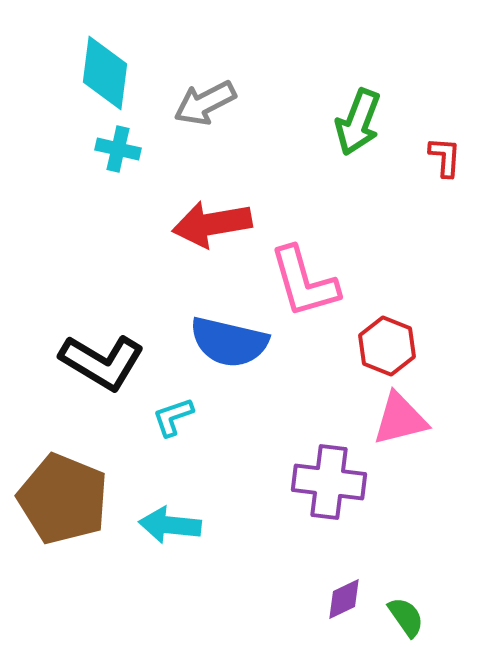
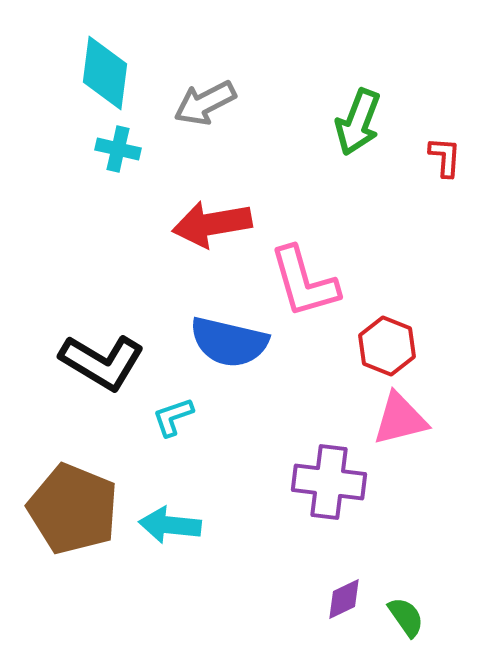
brown pentagon: moved 10 px right, 10 px down
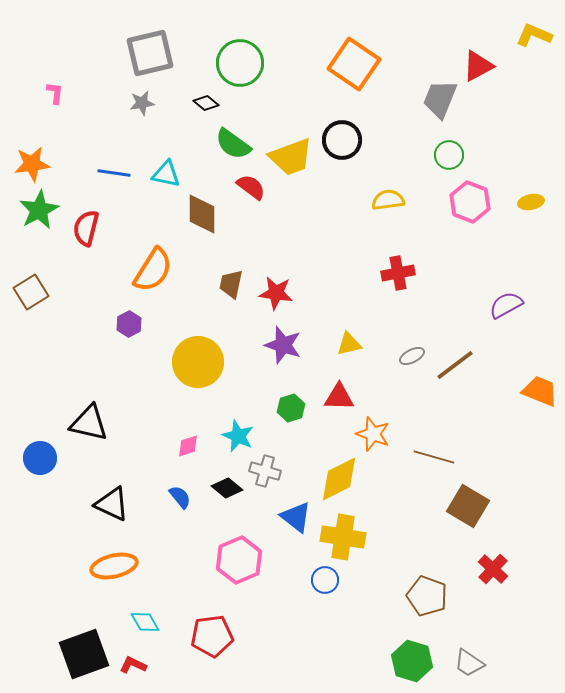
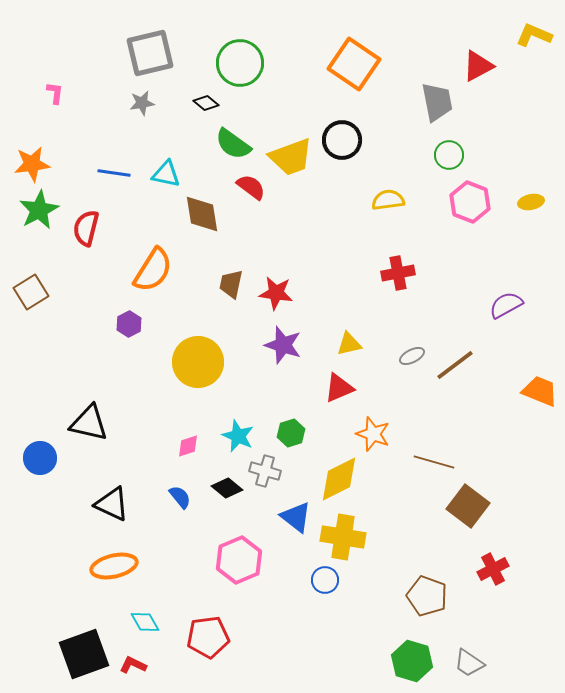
gray trapezoid at (440, 99): moved 3 px left, 3 px down; rotated 147 degrees clockwise
brown diamond at (202, 214): rotated 9 degrees counterclockwise
red triangle at (339, 397): moved 9 px up; rotated 24 degrees counterclockwise
green hexagon at (291, 408): moved 25 px down
brown line at (434, 457): moved 5 px down
brown square at (468, 506): rotated 6 degrees clockwise
red cross at (493, 569): rotated 20 degrees clockwise
red pentagon at (212, 636): moved 4 px left, 1 px down
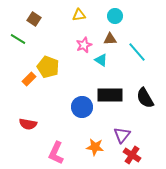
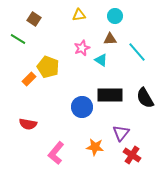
pink star: moved 2 px left, 3 px down
purple triangle: moved 1 px left, 2 px up
pink L-shape: rotated 15 degrees clockwise
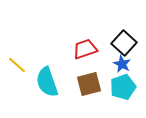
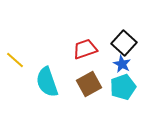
yellow line: moved 2 px left, 5 px up
brown square: rotated 15 degrees counterclockwise
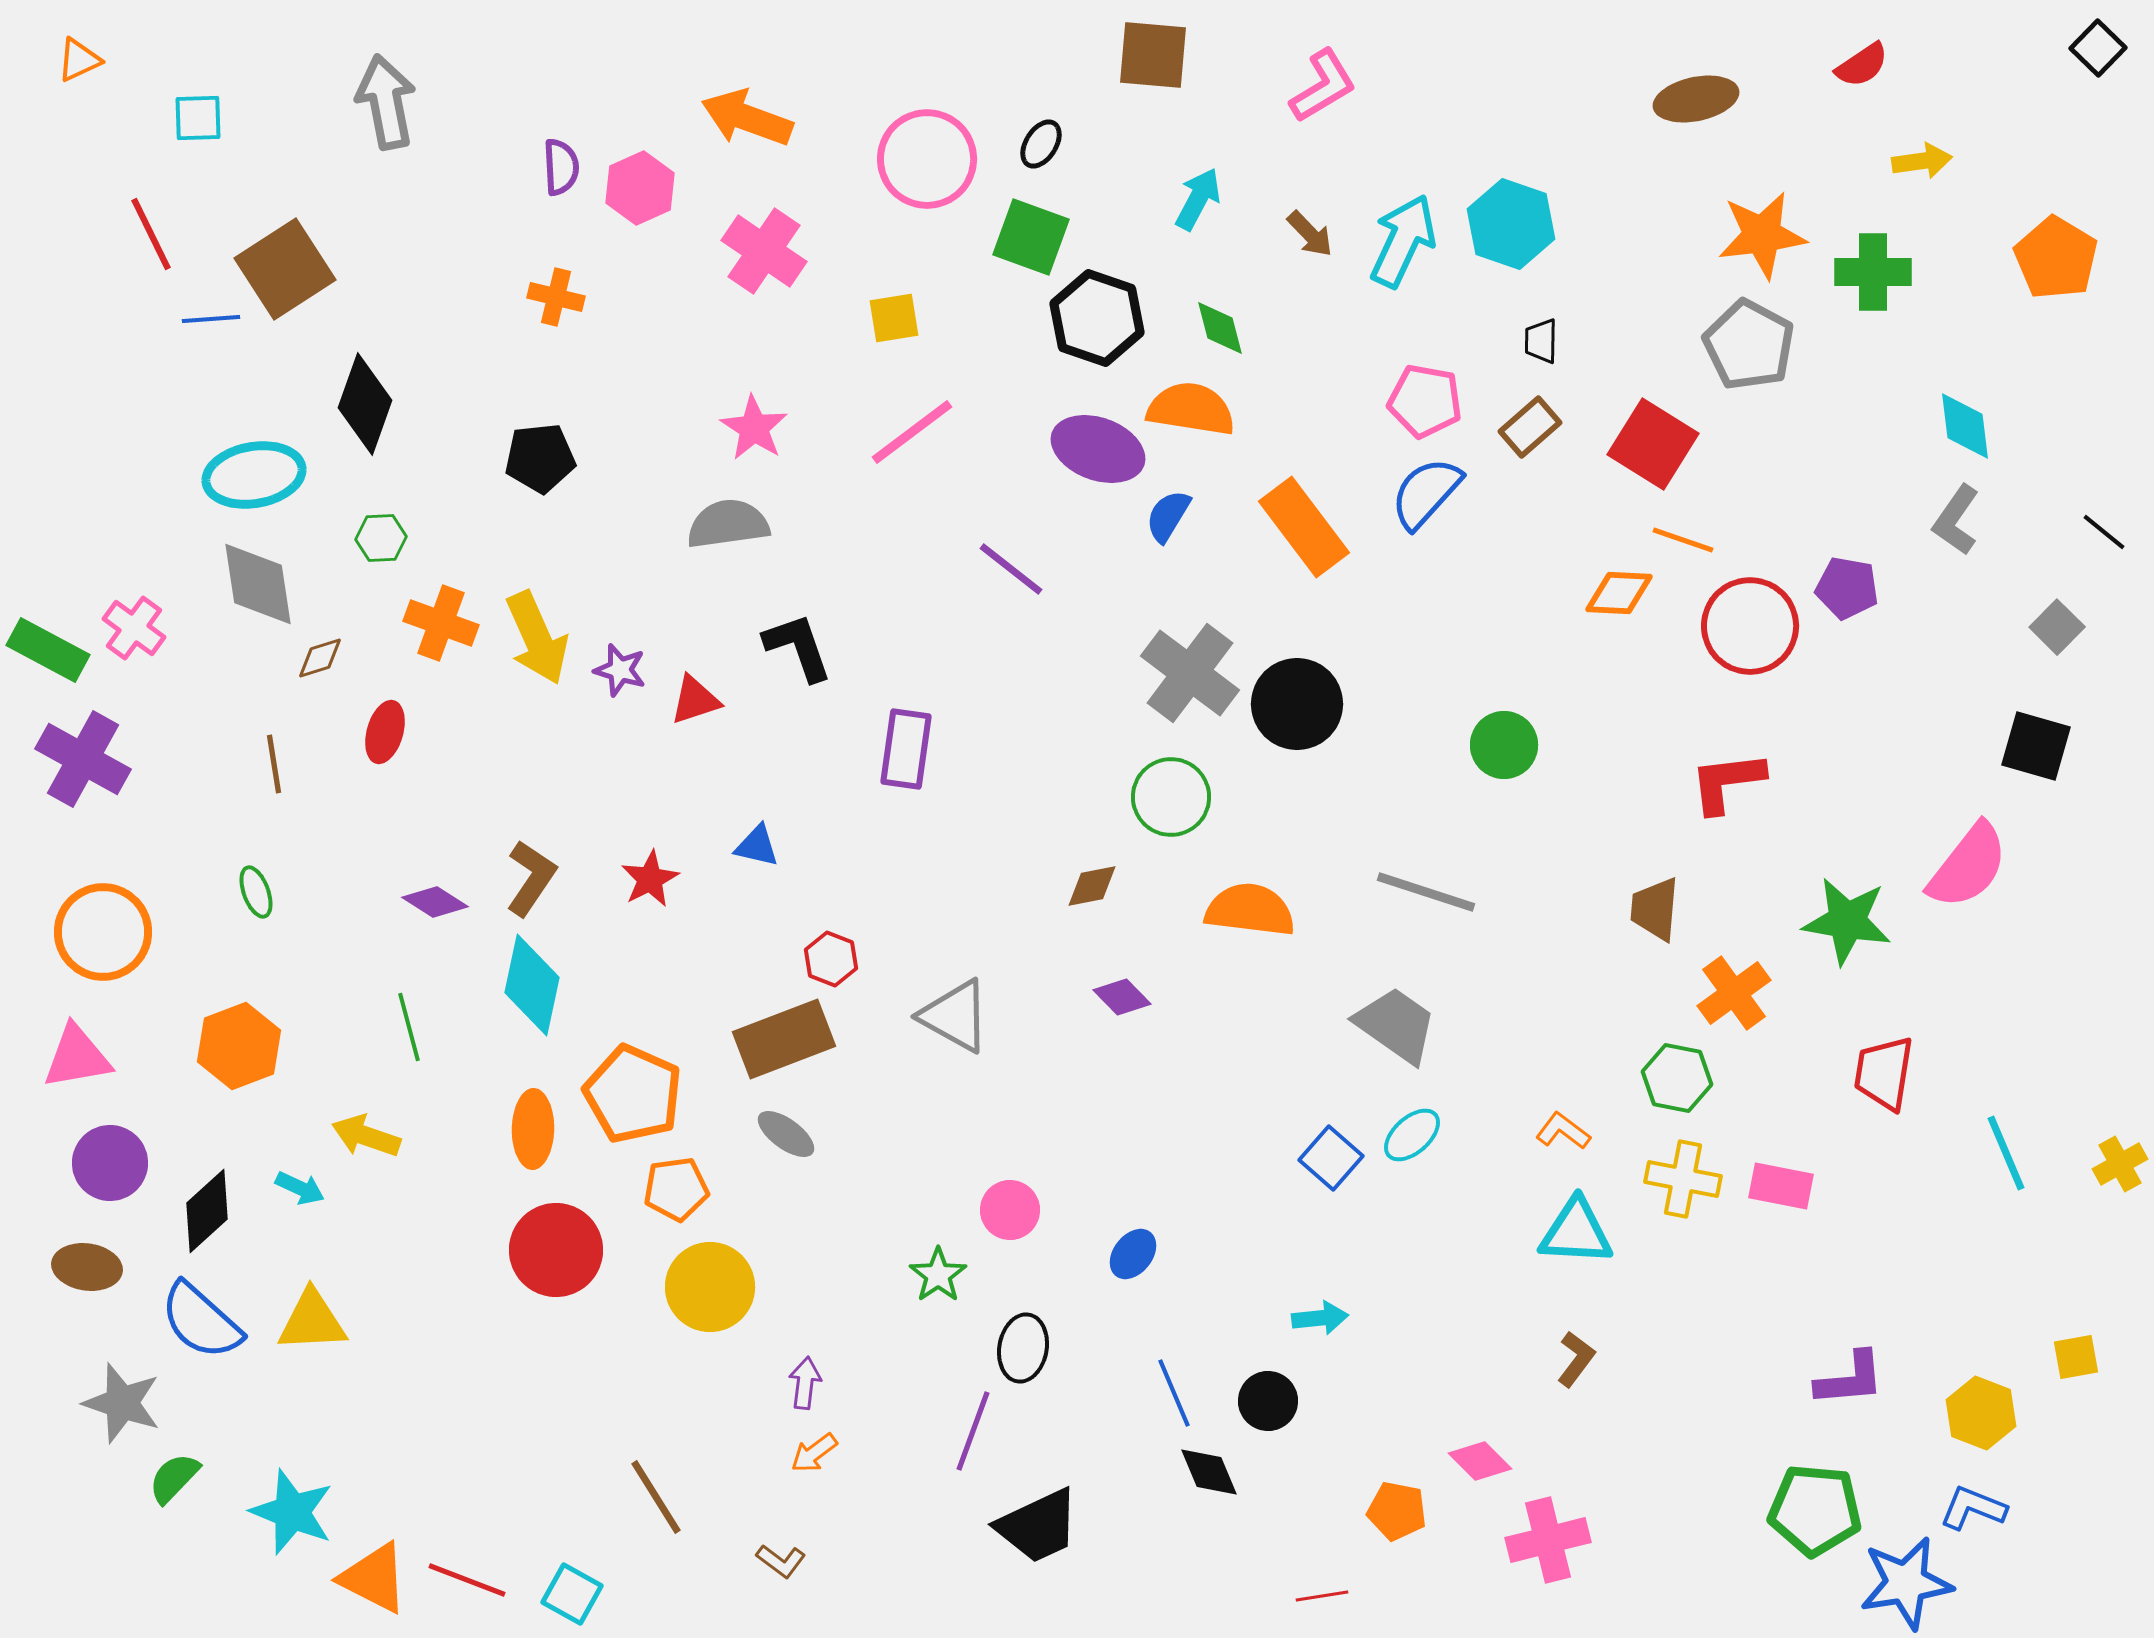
====
Every line of the material that includes the word "degrees" needs to be copied.

**ANSWER BOX**:
gray trapezoid at (440, 99): moved 3 px left, 3 px down; rotated 147 degrees clockwise
brown diamond at (202, 214): rotated 9 degrees counterclockwise
red triangle at (339, 397): moved 9 px up; rotated 24 degrees counterclockwise
brown square at (468, 506): rotated 6 degrees clockwise
red cross at (493, 569): rotated 20 degrees clockwise
pink L-shape: rotated 15 degrees clockwise
brown square: rotated 15 degrees counterclockwise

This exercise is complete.